Records contained in a dataset:
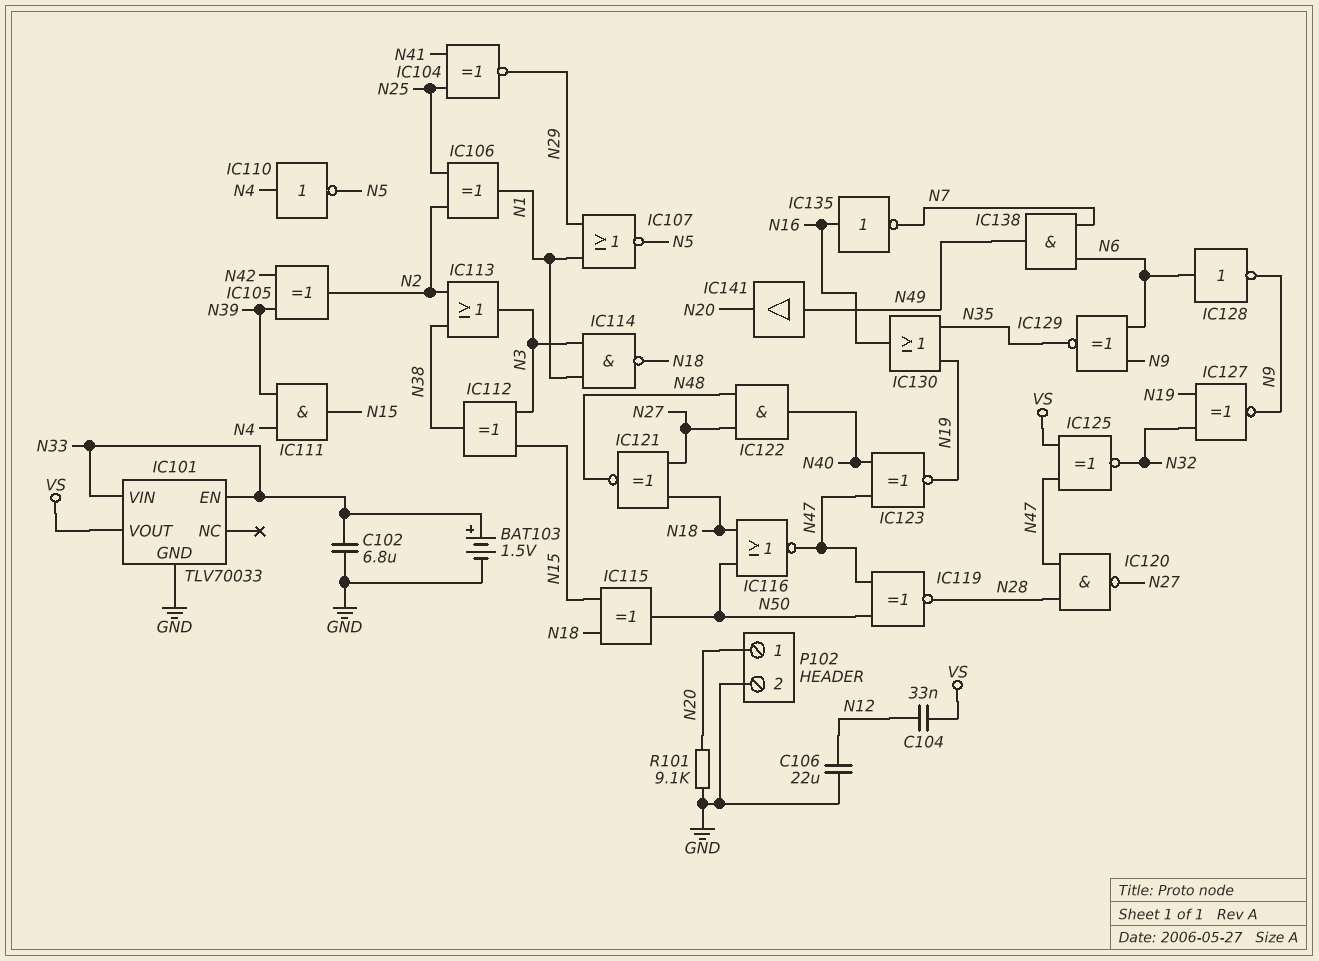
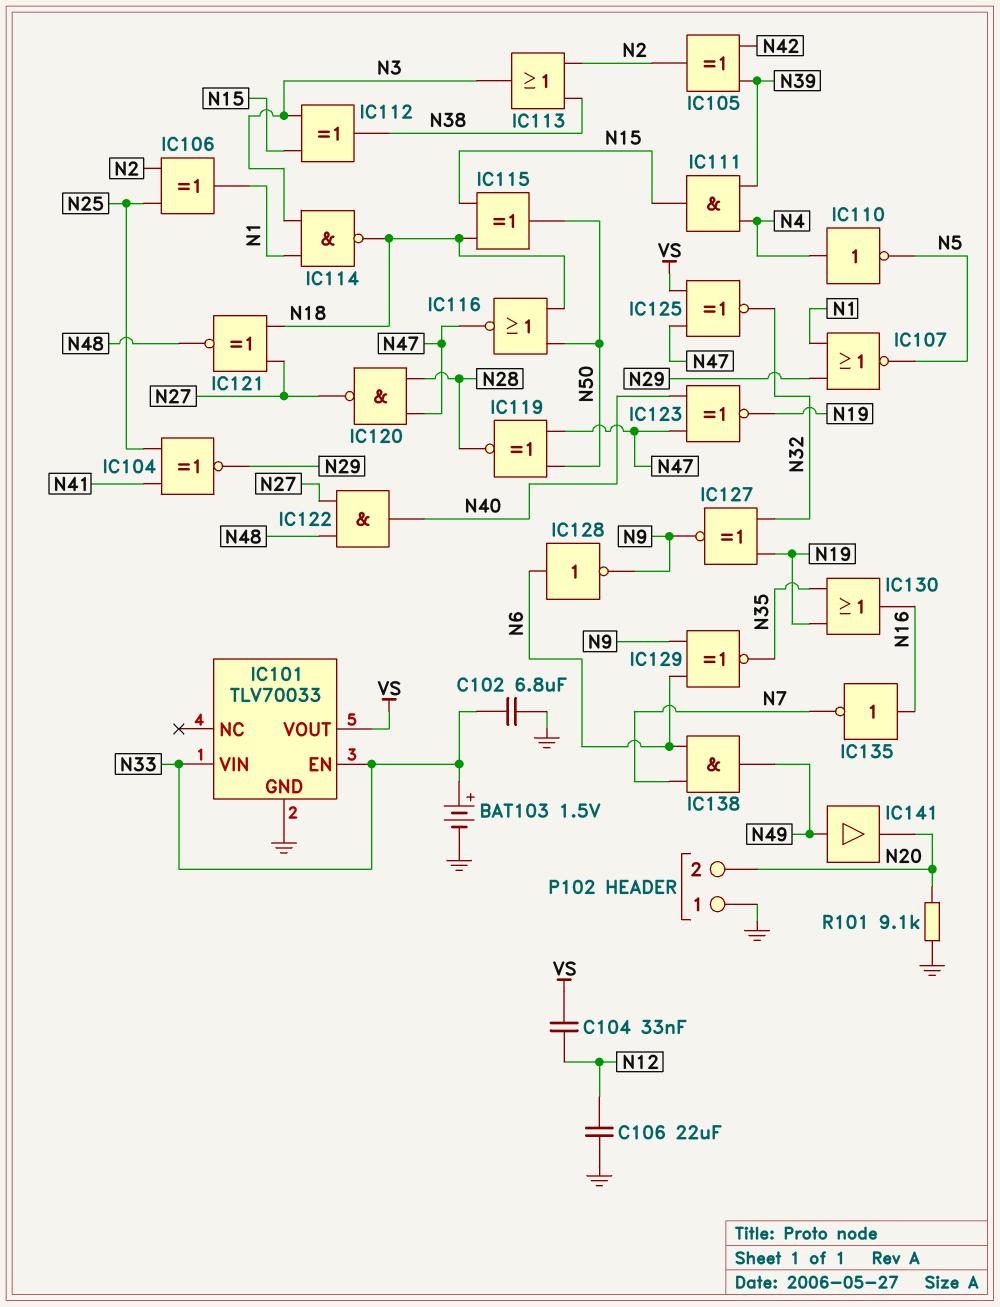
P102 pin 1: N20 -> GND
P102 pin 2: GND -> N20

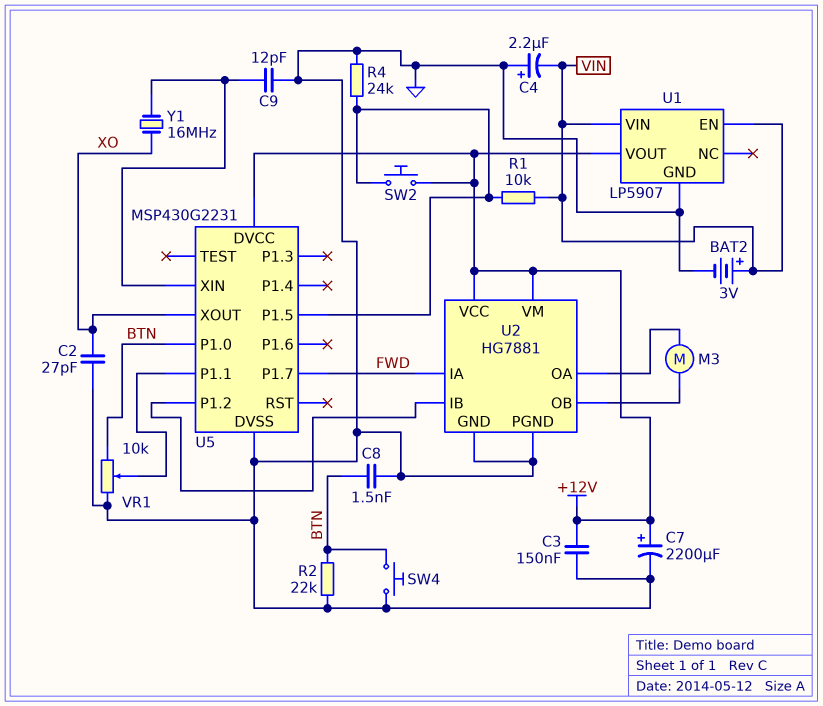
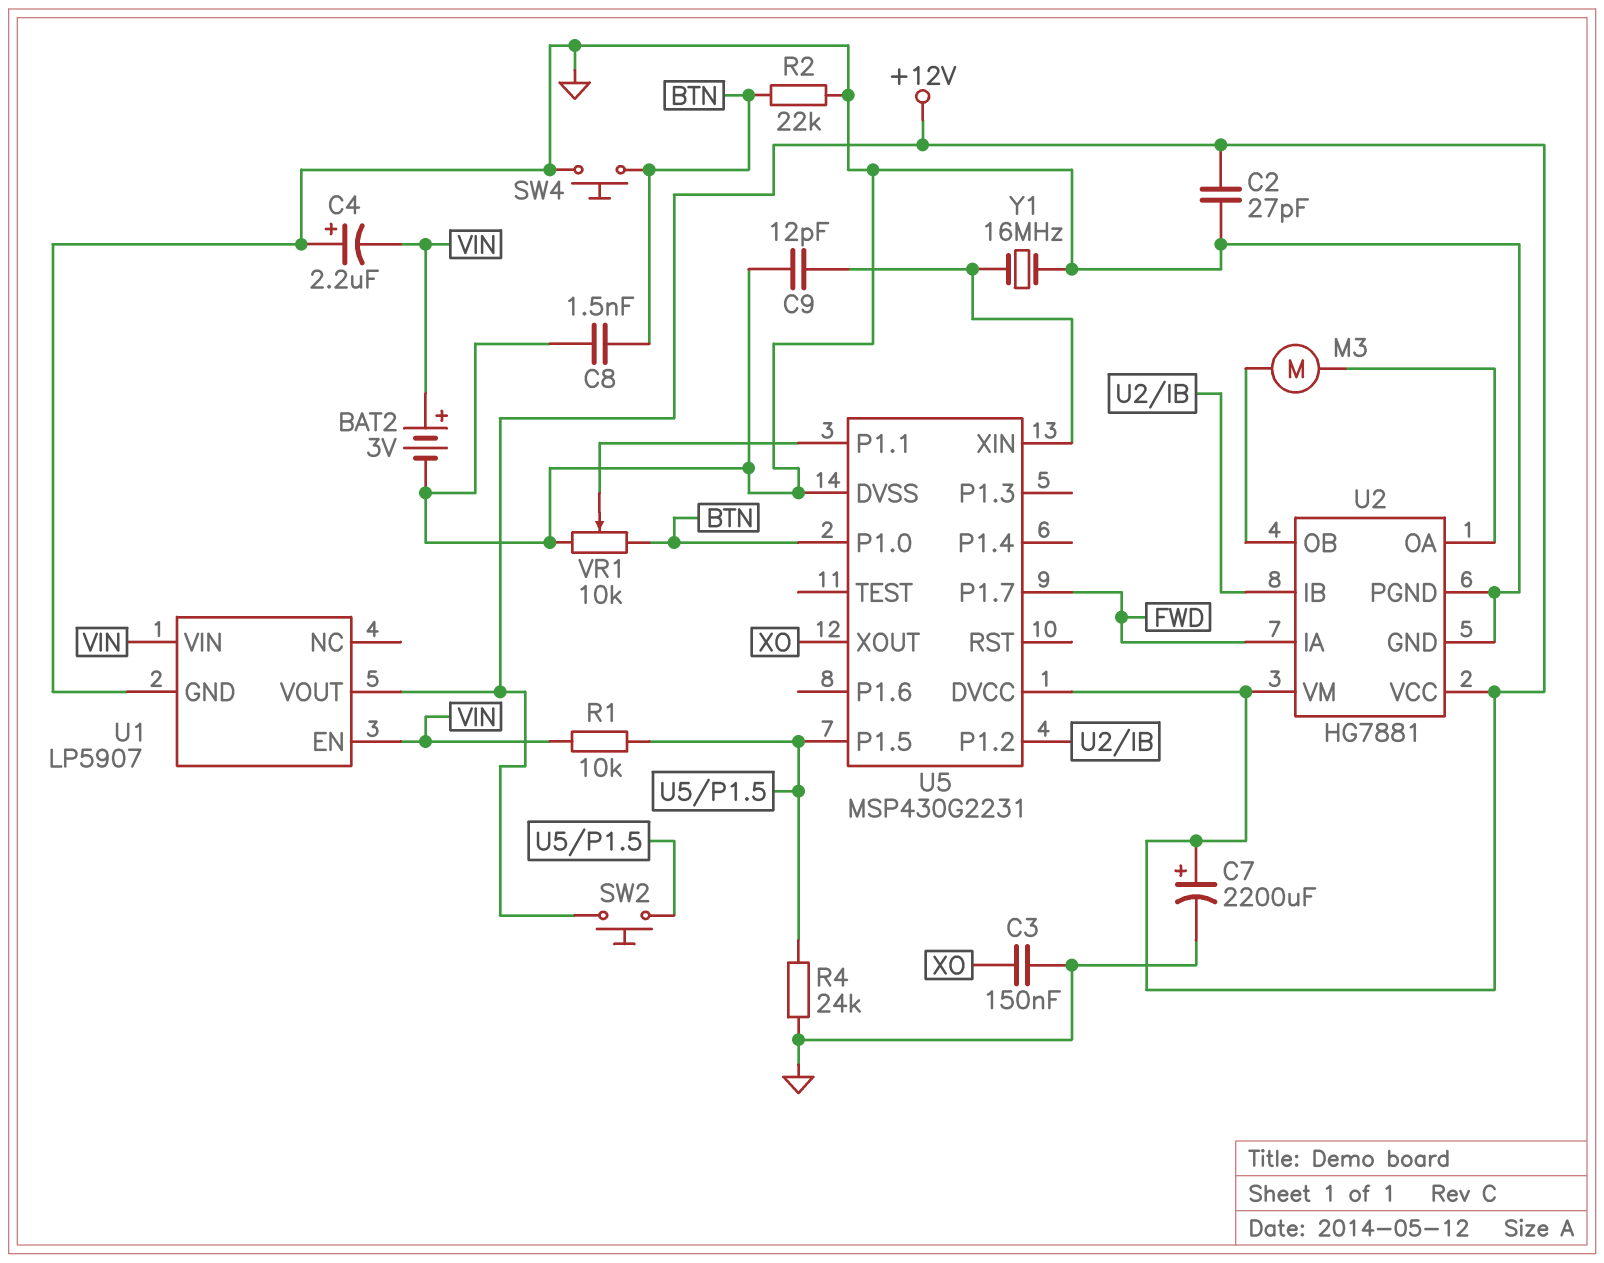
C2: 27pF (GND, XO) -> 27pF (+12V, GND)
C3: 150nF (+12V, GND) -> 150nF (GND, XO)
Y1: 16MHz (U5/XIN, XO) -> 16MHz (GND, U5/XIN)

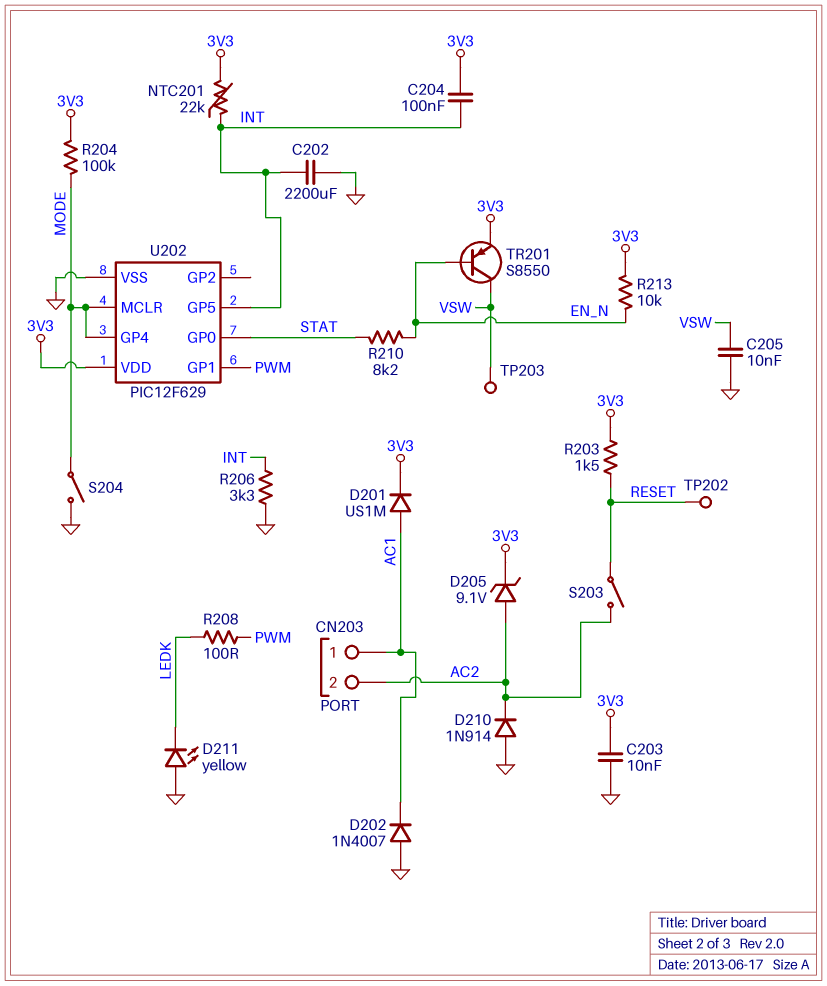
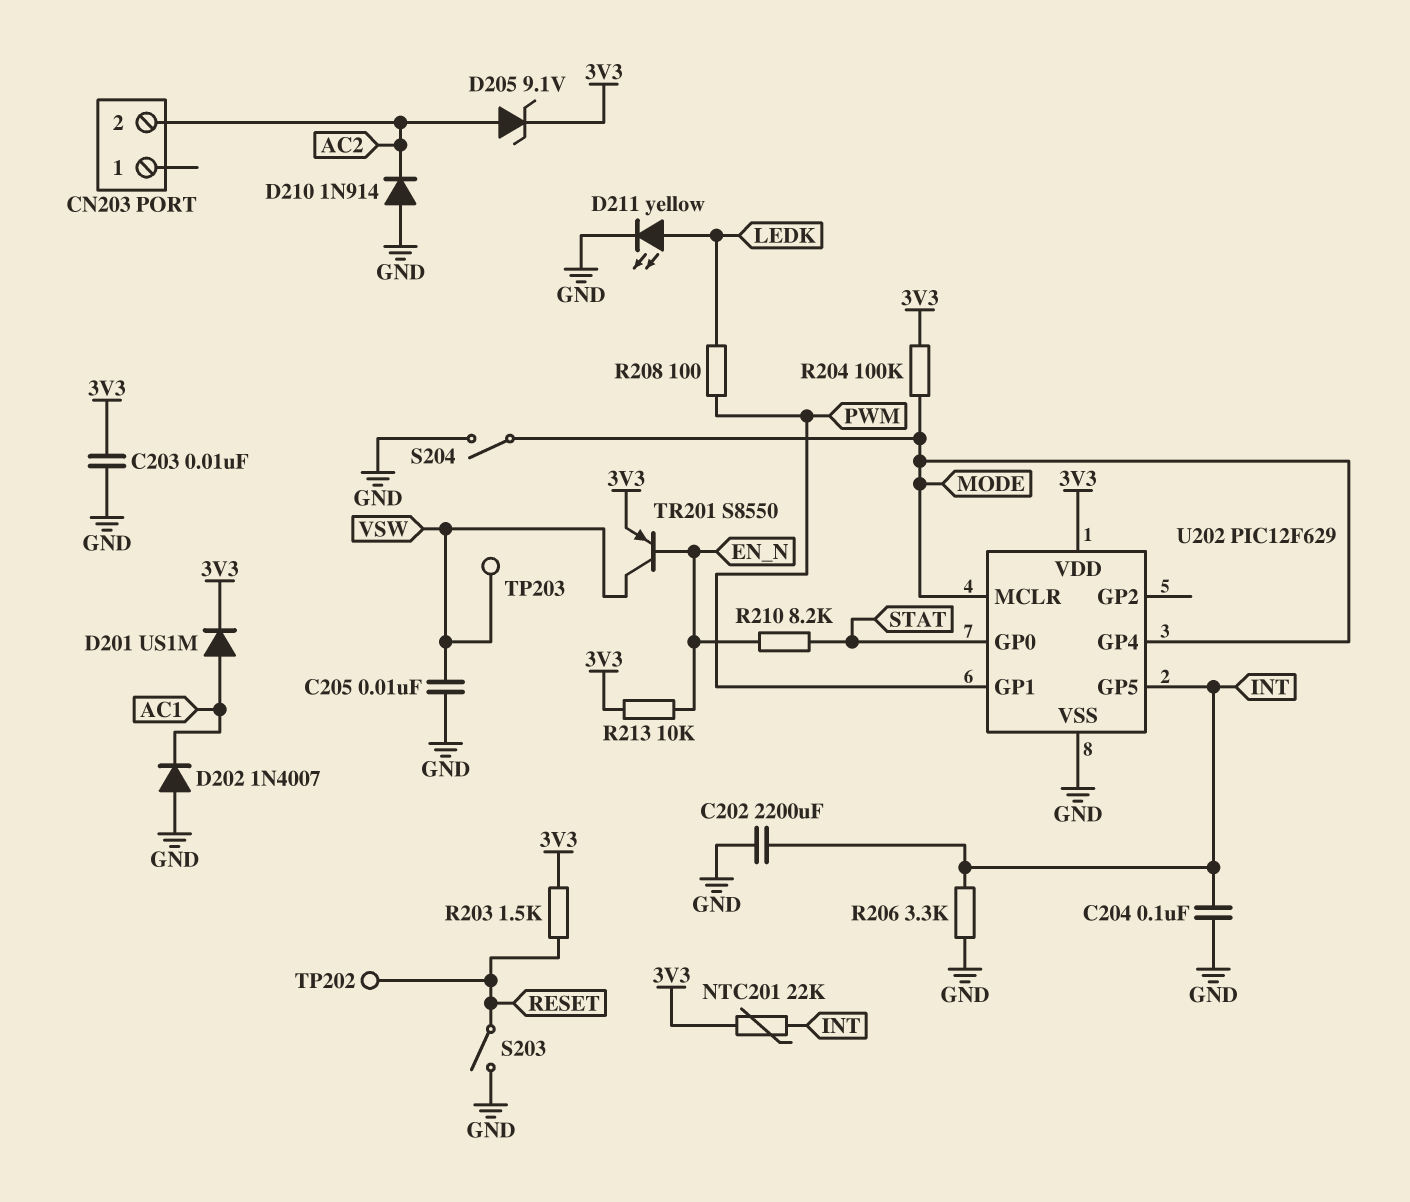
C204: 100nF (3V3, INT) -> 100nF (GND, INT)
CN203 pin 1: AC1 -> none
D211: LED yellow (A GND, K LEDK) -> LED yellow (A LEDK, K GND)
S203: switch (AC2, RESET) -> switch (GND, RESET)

To do: Transcribe the span of lines that runs from the line with "Y1: 16MHz (U5/XIN, XO) -> 16MHz (GND, U5/XIN)" to the end of the data, both ends included, exactly, with nothing else and no pictures.

Written response:
Y1: 16MHz (U5/XIN, XO) -> 16MHz (GND, U5/XIN)

C204: 100nF (3V3, INT) -> 100nF (GND, INT)
CN203 pin 1: AC1 -> none
D211: LED yellow (A GND, K LEDK) -> LED yellow (A LEDK, K GND)
S203: switch (AC2, RESET) -> switch (GND, RESET)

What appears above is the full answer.